(EXTRACTED MATERIAL)

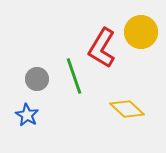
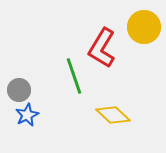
yellow circle: moved 3 px right, 5 px up
gray circle: moved 18 px left, 11 px down
yellow diamond: moved 14 px left, 6 px down
blue star: rotated 15 degrees clockwise
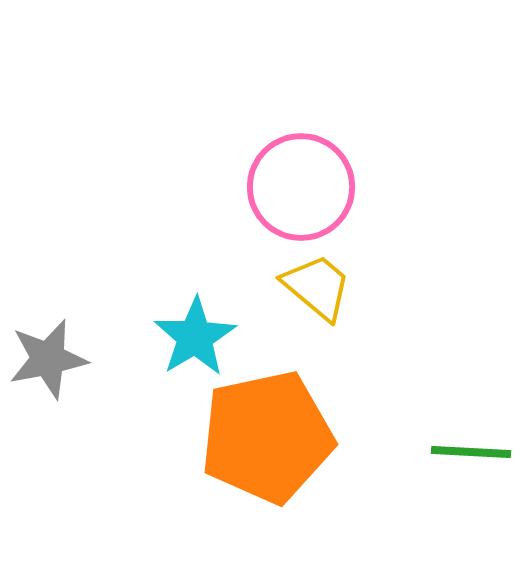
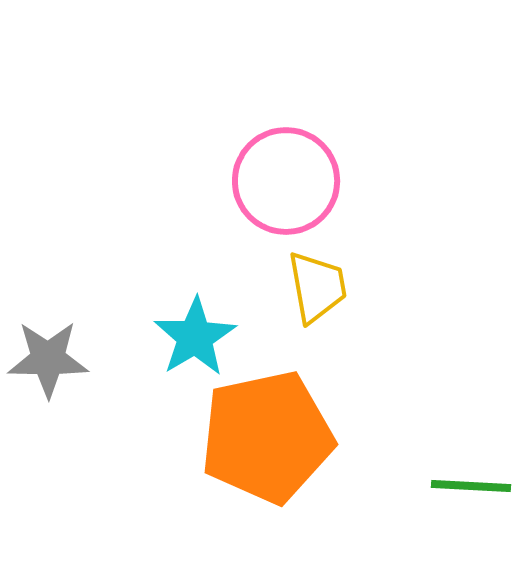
pink circle: moved 15 px left, 6 px up
yellow trapezoid: rotated 40 degrees clockwise
gray star: rotated 12 degrees clockwise
green line: moved 34 px down
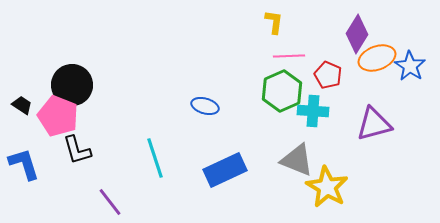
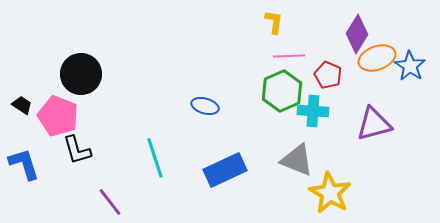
black circle: moved 9 px right, 11 px up
yellow star: moved 3 px right, 6 px down
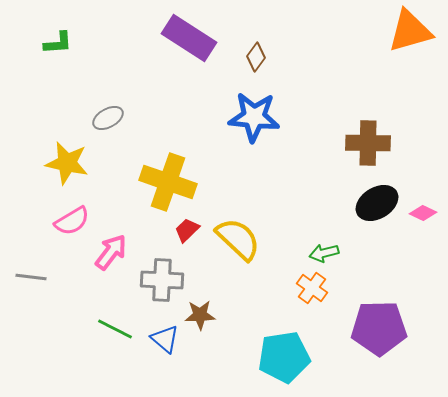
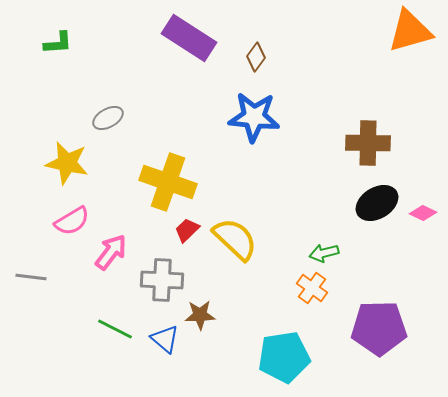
yellow semicircle: moved 3 px left
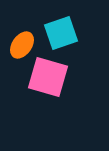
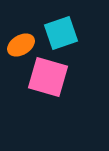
orange ellipse: moved 1 px left; rotated 24 degrees clockwise
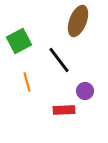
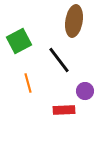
brown ellipse: moved 4 px left; rotated 12 degrees counterclockwise
orange line: moved 1 px right, 1 px down
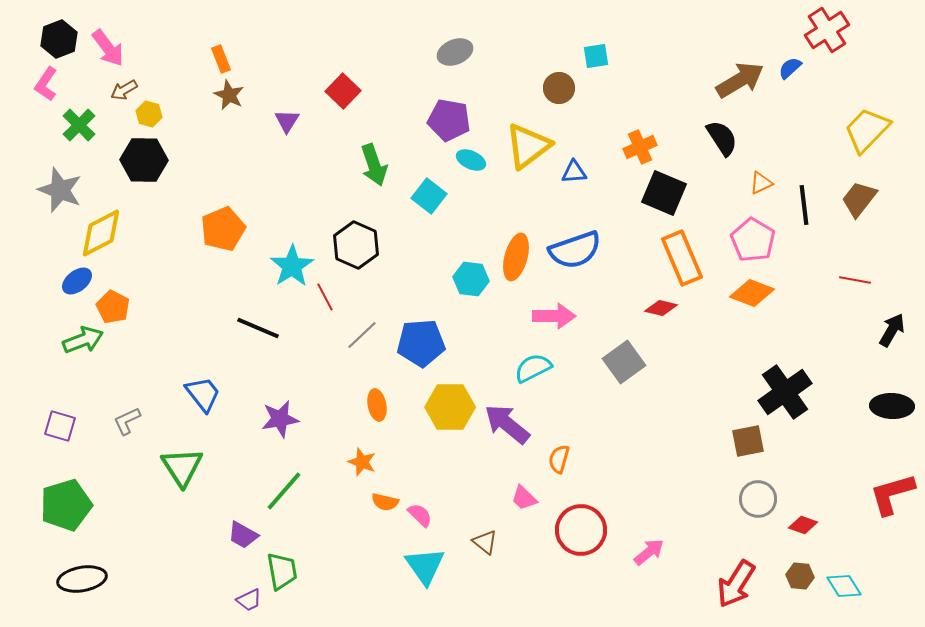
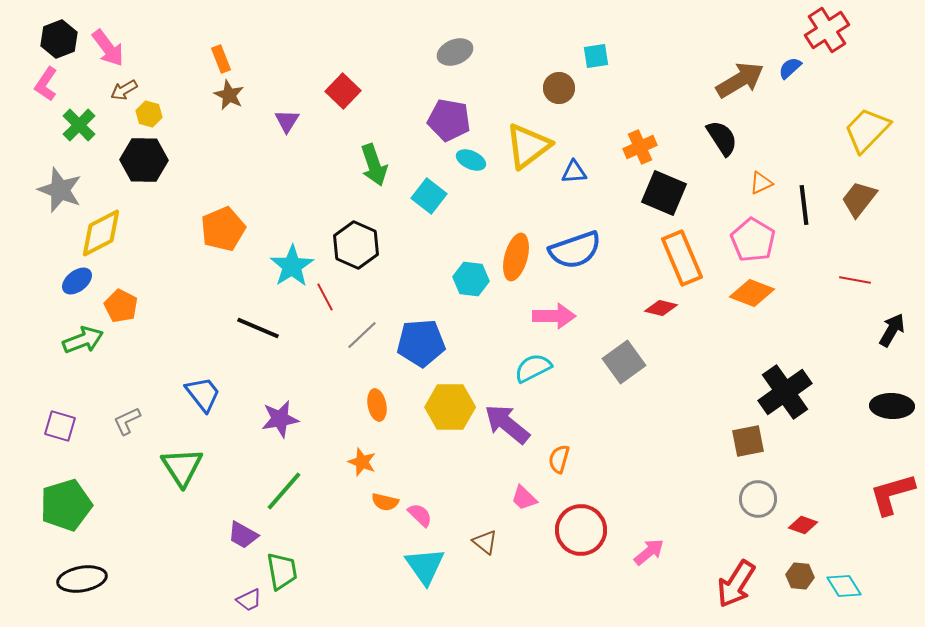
orange pentagon at (113, 307): moved 8 px right, 1 px up
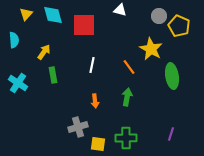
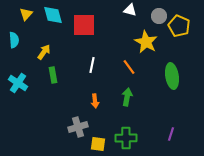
white triangle: moved 10 px right
yellow star: moved 5 px left, 7 px up
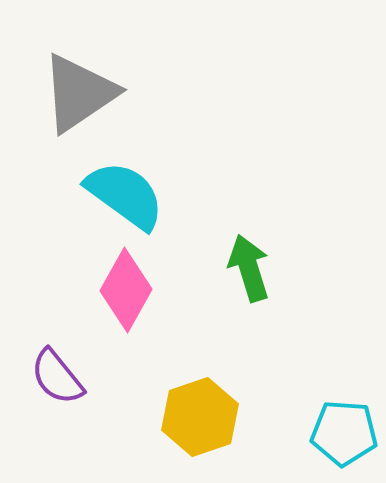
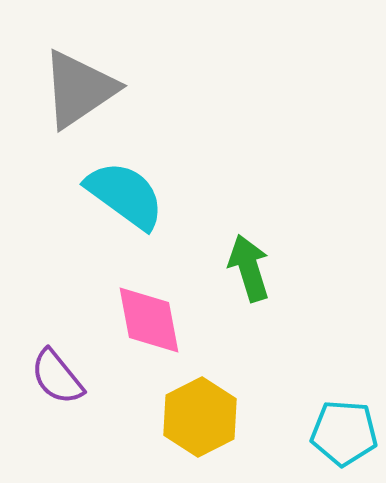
gray triangle: moved 4 px up
pink diamond: moved 23 px right, 30 px down; rotated 40 degrees counterclockwise
yellow hexagon: rotated 8 degrees counterclockwise
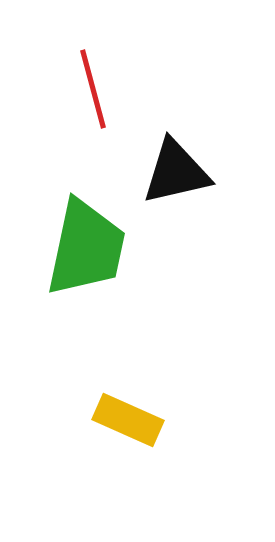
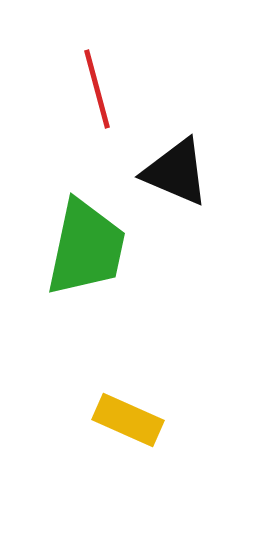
red line: moved 4 px right
black triangle: rotated 36 degrees clockwise
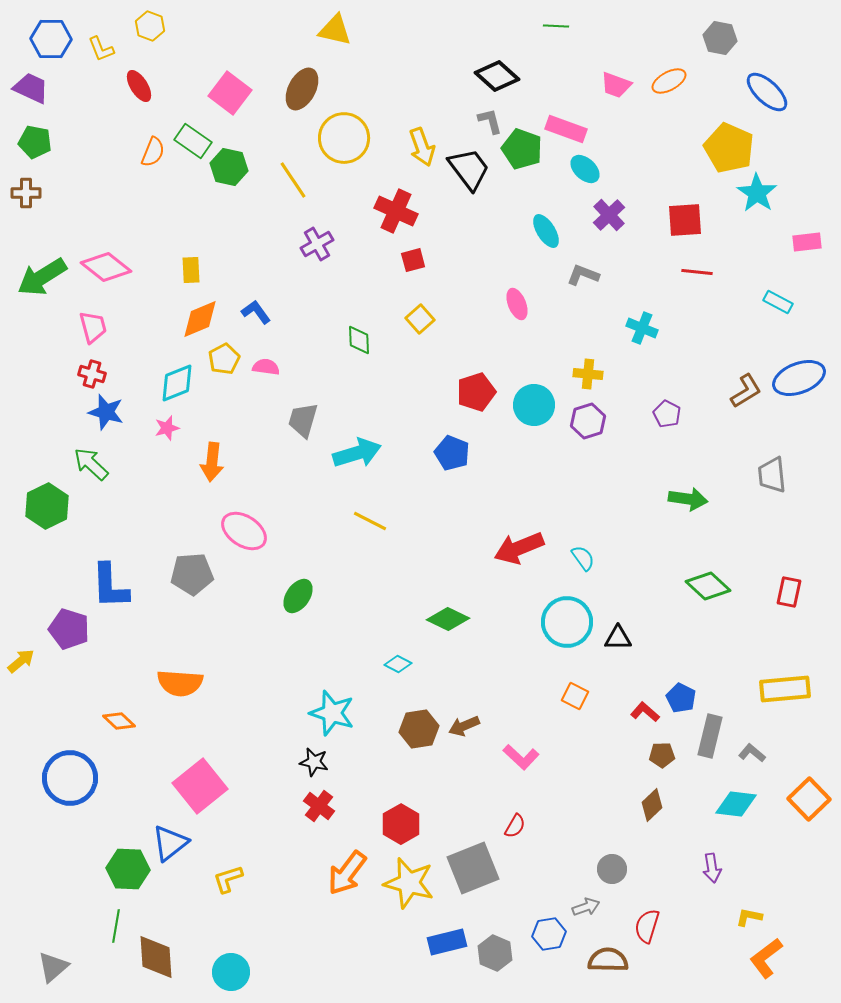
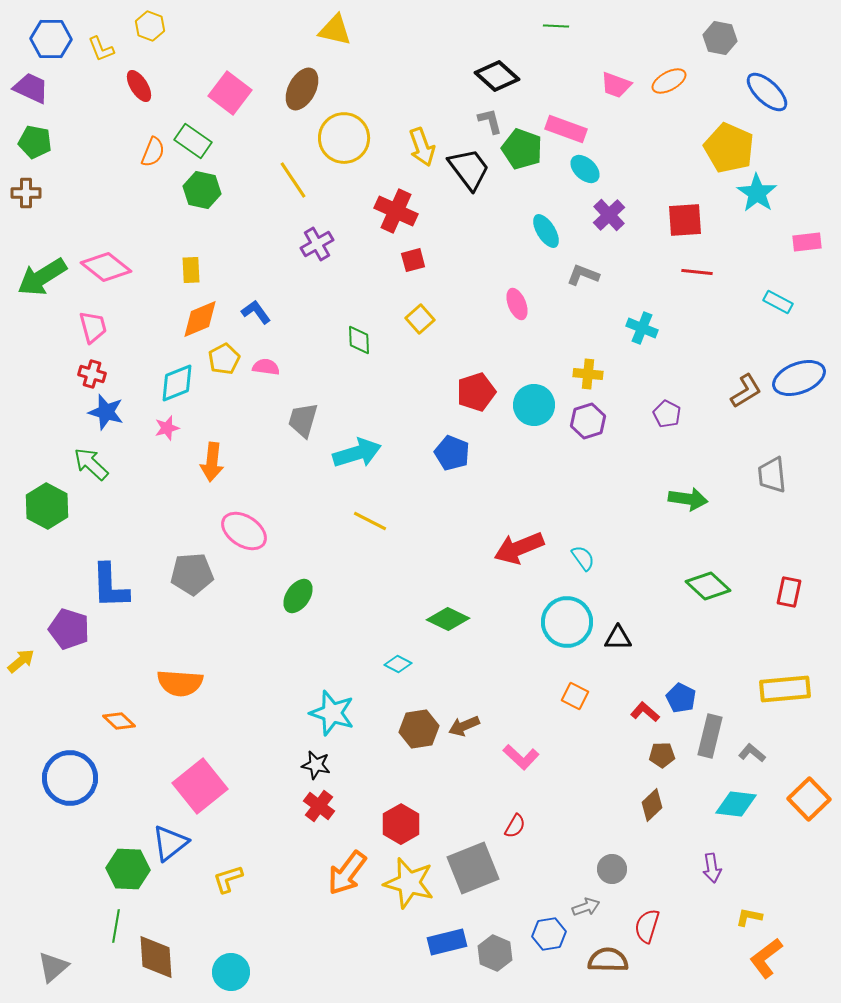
green hexagon at (229, 167): moved 27 px left, 23 px down
green hexagon at (47, 506): rotated 6 degrees counterclockwise
black star at (314, 762): moved 2 px right, 3 px down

(End EXTRACTED MATERIAL)

#### [WHAT NEEDS TO BE DONE]
All lines of the material that contain the word "right" should be listed.

#### [SOLUTION TO THE EXERCISE]
yellow circle: moved 3 px right, 5 px up
black circle: moved 9 px right, 11 px up
yellow star: moved 3 px right, 6 px down
orange line: moved 1 px right, 1 px down
orange pentagon at (113, 307): moved 8 px right, 1 px up
white triangle: moved 10 px right
pink diamond: moved 23 px right, 30 px down; rotated 40 degrees counterclockwise
red line: moved 4 px right
black star at (314, 762): moved 2 px right, 3 px down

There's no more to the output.